TASK ITEM
Scan the material below and report how many lines include the string "degrees"; nothing else belongs in the reply.

===== SUPPLIED MATERIAL =====

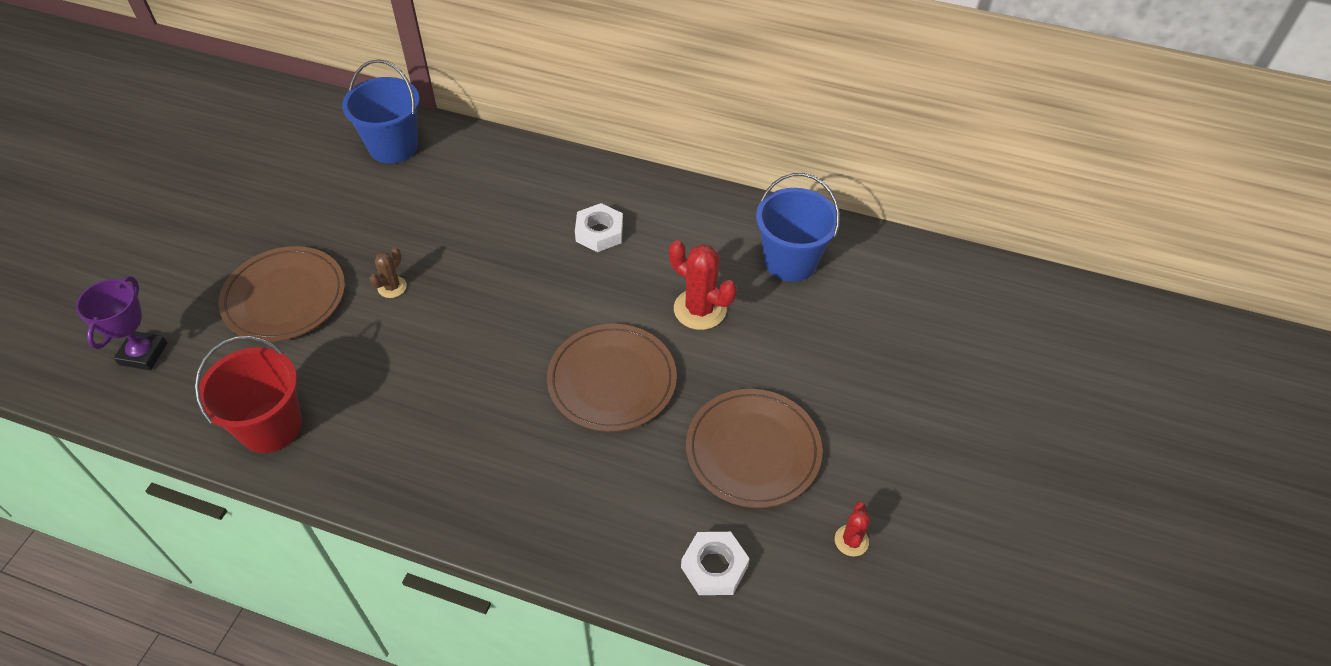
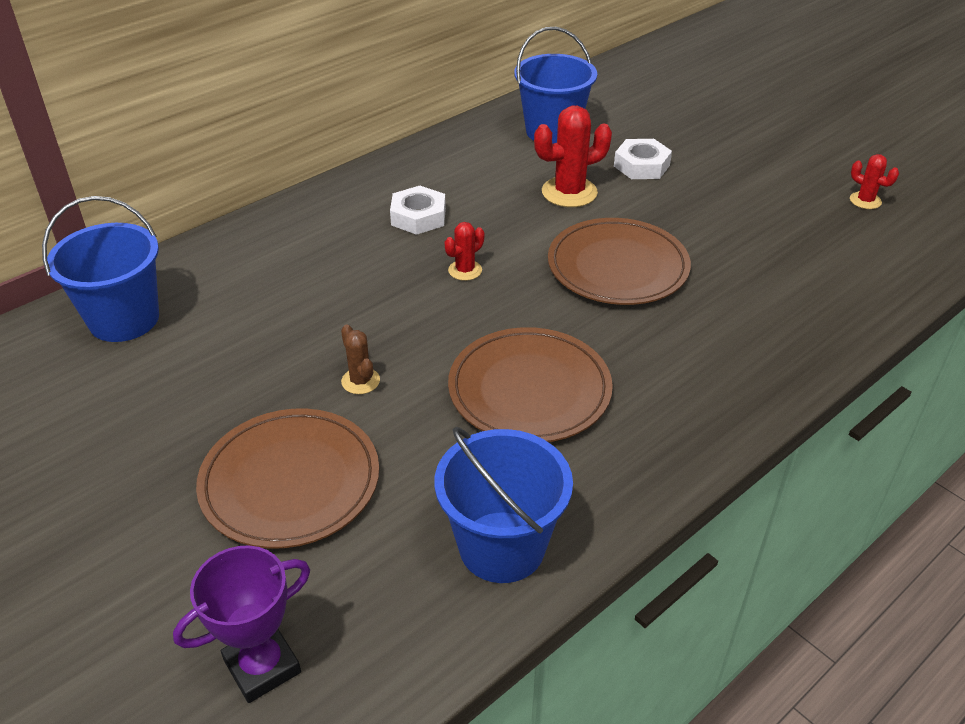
camera: 60 degrees left, 10 degrees down
(143, 354) = (262, 666): purple trophy -> purple trophy turned 75 degrees counterclockwise
(270, 426) = (502, 547): red bucket -> blue bucket
(547, 288) = (465, 270): none -> red cactus
(714, 567) = (861, 275): white nut -> white nut (641, 165)
(753, 450) = (749, 216): brown plate -> brown plate (529, 390)

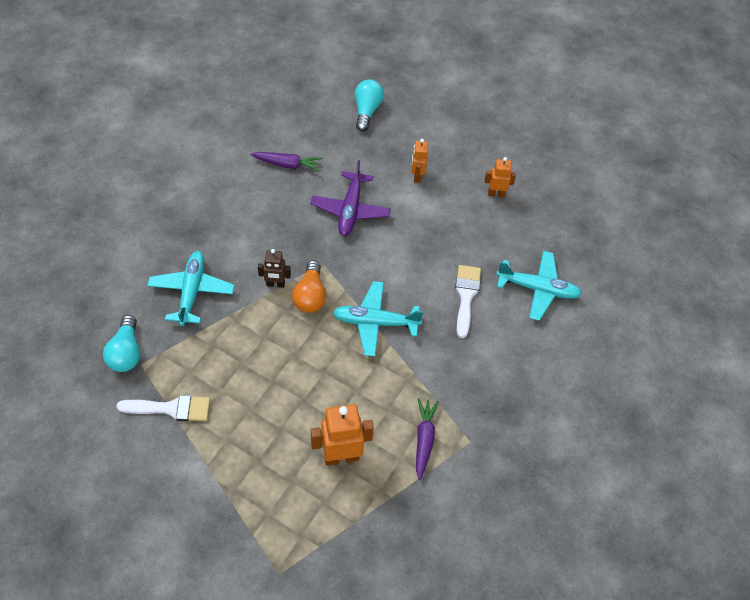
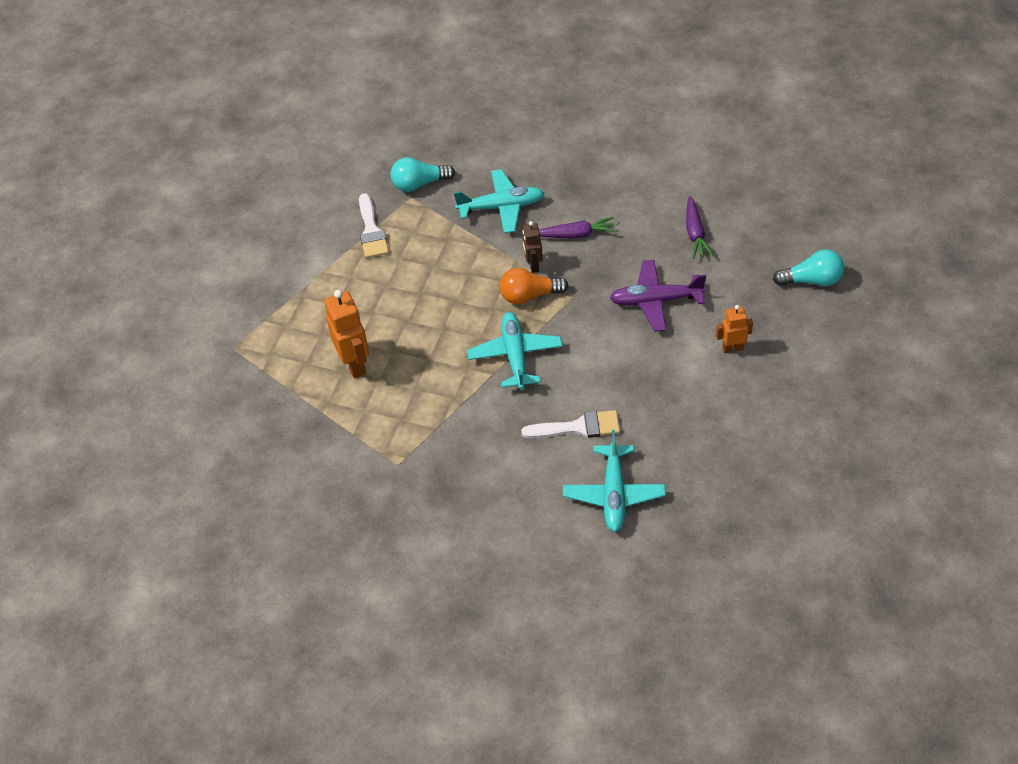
camera: 85 degrees right, 5 degrees down
(424, 439) = (389, 425): purple carrot -> purple carrot (576, 234)
(496, 194) = (741, 429): orange robot -> none

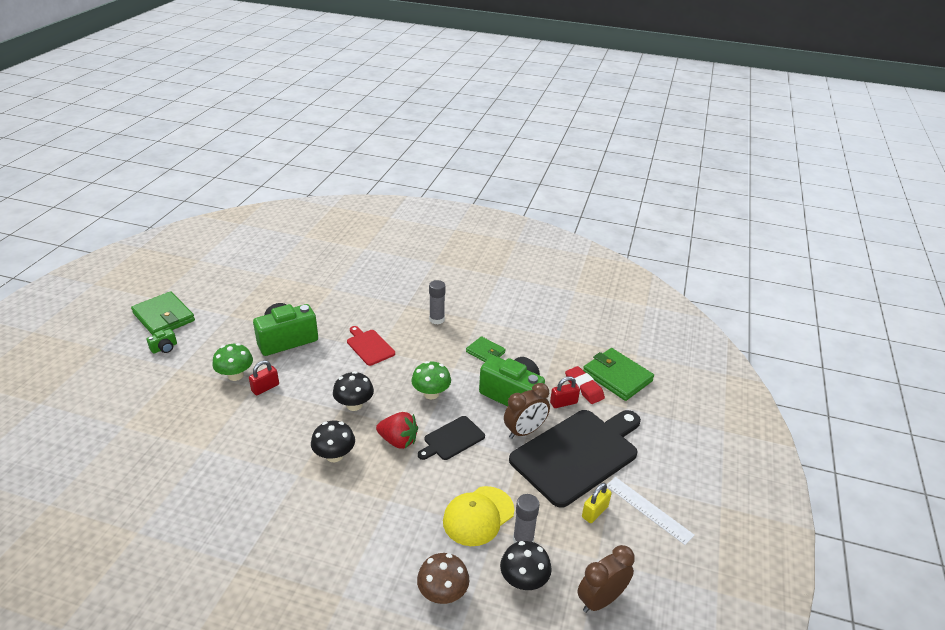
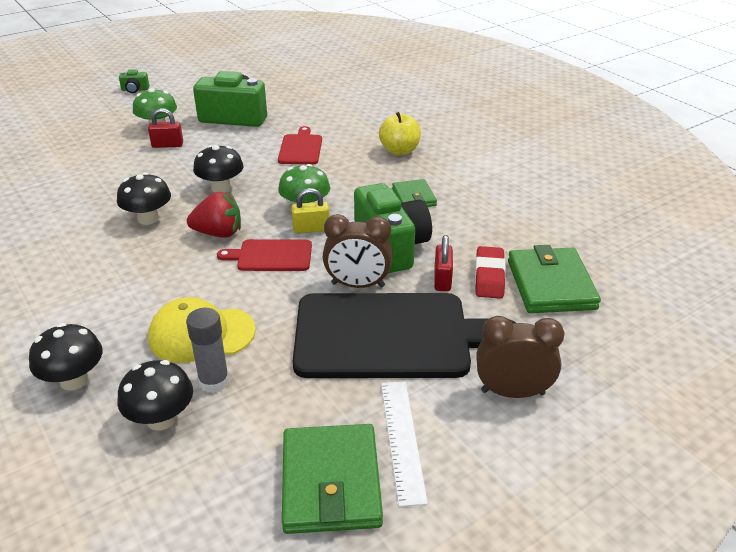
camera: 40 degrees right, 0 degrees up
(164, 317) = (164, 69): green wallet -> green wallet (331, 482)
(398, 441) = (218, 233): red strawberry -> red strawberry turned 60 degrees counterclockwise
(437, 319) = (399, 151): grey glue stick -> yellow apple
(443, 593) = (74, 380): brown mushroom -> black mushroom
(452, 439) = (271, 256): black cutting board -> red cutting board
(563, 403) = (442, 280): red padlock -> red padlock turned 75 degrees clockwise
(594, 512) = (331, 402): yellow padlock -> yellow padlock (311, 229)
(600, 600) = (213, 493): brown clock -> brown clock (512, 392)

=====

REPLY TO THE TASK
6